• _MATERIAL FOR THIS TASK_:
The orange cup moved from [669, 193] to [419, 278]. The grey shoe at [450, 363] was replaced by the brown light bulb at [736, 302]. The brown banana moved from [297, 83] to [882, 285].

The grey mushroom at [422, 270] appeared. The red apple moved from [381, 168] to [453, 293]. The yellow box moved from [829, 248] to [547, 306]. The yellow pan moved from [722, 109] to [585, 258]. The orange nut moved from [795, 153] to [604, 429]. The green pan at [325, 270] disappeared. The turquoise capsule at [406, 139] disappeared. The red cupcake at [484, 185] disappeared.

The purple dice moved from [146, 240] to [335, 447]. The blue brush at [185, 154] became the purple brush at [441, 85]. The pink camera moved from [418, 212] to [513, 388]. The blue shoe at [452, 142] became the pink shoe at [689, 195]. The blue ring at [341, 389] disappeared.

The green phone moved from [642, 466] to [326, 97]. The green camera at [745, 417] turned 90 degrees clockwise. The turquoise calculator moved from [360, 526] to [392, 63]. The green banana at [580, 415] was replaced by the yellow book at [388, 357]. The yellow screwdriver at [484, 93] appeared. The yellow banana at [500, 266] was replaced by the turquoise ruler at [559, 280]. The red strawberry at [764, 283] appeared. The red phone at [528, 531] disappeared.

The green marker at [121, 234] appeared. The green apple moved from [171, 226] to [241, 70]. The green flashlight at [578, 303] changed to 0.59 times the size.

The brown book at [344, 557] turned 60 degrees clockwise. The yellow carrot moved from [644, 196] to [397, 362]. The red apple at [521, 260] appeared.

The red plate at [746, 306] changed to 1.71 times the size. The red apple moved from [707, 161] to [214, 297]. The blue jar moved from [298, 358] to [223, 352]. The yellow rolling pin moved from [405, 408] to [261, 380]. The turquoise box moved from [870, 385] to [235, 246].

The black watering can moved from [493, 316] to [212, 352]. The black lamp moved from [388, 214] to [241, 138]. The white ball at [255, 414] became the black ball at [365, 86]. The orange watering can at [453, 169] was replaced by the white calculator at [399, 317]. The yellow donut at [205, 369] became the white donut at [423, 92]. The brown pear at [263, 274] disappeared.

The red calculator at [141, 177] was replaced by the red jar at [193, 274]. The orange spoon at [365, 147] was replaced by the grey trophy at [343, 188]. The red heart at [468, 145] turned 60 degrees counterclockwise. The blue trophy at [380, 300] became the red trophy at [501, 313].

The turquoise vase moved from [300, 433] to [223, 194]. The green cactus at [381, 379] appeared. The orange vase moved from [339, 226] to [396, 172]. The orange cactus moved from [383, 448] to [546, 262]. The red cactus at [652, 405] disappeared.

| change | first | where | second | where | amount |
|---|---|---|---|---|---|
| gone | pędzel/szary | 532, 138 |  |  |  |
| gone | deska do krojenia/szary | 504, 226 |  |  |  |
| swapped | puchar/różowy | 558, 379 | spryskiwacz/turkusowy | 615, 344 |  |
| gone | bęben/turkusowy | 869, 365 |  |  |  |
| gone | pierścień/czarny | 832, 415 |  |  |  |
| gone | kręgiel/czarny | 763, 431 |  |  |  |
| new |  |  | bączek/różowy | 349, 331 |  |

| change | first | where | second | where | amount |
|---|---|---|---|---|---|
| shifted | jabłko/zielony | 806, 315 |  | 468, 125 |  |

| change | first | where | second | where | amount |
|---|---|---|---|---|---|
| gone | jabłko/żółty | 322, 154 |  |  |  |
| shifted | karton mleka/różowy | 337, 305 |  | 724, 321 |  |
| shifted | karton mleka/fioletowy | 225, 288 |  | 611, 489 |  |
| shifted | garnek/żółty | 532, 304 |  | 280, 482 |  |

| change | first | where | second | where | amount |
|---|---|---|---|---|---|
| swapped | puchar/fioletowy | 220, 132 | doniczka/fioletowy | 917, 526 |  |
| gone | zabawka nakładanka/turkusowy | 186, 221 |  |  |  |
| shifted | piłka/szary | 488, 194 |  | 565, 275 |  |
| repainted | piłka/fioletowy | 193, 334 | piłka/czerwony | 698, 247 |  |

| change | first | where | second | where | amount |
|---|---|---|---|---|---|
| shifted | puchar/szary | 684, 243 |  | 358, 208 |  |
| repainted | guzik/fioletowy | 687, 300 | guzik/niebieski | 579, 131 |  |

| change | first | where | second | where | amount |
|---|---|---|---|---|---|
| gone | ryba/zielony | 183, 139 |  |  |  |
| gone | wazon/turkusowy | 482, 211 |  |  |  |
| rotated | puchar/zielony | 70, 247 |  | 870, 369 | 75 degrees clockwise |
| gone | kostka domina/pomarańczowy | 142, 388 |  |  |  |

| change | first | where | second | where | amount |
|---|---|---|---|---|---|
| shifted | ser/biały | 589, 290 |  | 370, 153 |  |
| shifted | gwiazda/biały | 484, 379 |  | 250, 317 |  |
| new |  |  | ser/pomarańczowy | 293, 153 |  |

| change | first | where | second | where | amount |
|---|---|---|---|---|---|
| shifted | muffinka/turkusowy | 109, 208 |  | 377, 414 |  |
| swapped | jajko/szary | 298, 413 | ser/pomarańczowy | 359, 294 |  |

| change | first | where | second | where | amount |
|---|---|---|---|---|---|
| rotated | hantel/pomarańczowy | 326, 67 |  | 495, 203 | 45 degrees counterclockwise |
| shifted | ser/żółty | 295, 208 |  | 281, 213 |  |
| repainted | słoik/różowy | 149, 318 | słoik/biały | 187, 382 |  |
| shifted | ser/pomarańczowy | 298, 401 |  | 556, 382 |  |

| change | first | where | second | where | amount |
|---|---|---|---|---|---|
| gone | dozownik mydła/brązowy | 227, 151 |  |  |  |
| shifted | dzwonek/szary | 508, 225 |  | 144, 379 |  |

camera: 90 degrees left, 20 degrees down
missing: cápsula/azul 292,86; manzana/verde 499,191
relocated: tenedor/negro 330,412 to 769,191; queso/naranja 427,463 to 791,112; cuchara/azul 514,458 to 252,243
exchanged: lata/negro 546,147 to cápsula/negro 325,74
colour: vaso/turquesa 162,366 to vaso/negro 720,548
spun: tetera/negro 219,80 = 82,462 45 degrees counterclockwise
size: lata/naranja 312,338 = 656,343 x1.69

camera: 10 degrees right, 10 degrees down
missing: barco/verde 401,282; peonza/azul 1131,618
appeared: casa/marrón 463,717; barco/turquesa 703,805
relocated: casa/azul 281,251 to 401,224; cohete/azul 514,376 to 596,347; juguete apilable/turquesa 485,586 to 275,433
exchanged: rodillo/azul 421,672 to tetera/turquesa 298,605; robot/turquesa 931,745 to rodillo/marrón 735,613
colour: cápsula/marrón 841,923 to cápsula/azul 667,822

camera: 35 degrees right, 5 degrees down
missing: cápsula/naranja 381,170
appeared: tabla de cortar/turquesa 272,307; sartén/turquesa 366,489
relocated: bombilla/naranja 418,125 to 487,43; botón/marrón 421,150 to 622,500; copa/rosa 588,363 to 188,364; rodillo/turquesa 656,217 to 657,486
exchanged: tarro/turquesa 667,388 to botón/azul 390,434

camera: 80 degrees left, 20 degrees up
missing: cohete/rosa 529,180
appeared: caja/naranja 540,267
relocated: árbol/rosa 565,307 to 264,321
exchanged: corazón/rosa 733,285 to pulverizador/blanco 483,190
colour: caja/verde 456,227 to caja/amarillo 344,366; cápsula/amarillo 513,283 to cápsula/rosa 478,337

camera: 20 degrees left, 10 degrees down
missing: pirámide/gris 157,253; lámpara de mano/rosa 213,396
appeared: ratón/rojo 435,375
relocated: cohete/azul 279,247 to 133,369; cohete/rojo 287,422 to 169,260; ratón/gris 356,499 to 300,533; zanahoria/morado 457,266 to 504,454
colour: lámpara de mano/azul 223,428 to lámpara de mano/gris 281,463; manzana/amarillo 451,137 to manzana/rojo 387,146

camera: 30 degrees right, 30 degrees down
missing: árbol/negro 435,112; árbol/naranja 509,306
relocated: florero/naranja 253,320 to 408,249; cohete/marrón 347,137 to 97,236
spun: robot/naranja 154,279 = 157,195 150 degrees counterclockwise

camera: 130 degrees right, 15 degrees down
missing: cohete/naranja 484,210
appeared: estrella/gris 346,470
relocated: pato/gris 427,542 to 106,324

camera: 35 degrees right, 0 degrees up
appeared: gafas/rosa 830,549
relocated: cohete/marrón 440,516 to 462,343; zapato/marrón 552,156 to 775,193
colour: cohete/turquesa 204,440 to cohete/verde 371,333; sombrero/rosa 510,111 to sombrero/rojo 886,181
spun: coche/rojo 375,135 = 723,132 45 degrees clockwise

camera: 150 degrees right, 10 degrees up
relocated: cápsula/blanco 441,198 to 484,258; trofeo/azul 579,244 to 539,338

• _WORK REQUEST_: Every line above with the string "czarny" in it should be copied into the answer.

• _ANSWER SECTION_:
| gone | pierścień/czarny | 832, 415 |  |  |  |
| gone | kręgiel/czarny | 763, 431 |  |  |  |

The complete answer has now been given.